_Aim of the task_
Using the listing below, return every line that includes "none".

_Provided data_
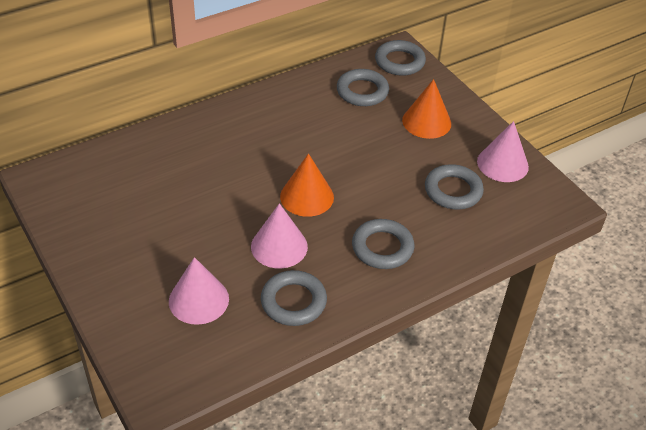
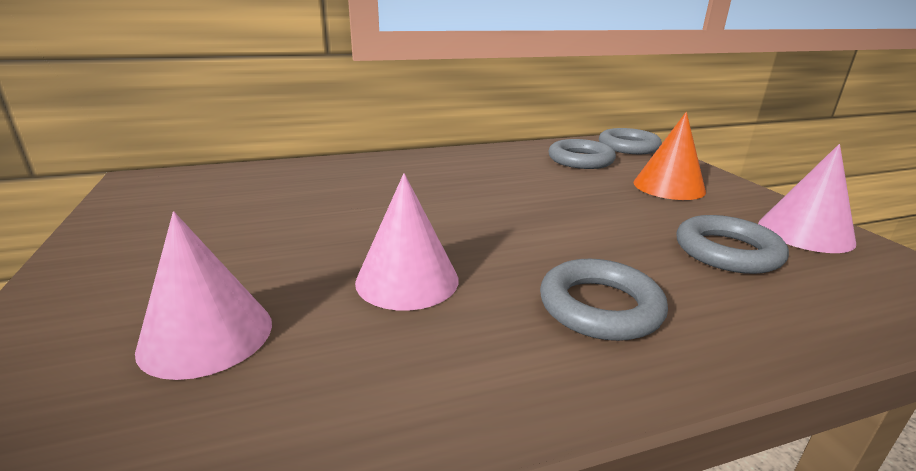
camera: 15 degrees right, 20 degrees down
(293, 302) = (390, 369): grey ring -> none
(307, 196) = (479, 231): orange cone -> none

_Response below_
(293, 302) = (390, 369): grey ring -> none
(307, 196) = (479, 231): orange cone -> none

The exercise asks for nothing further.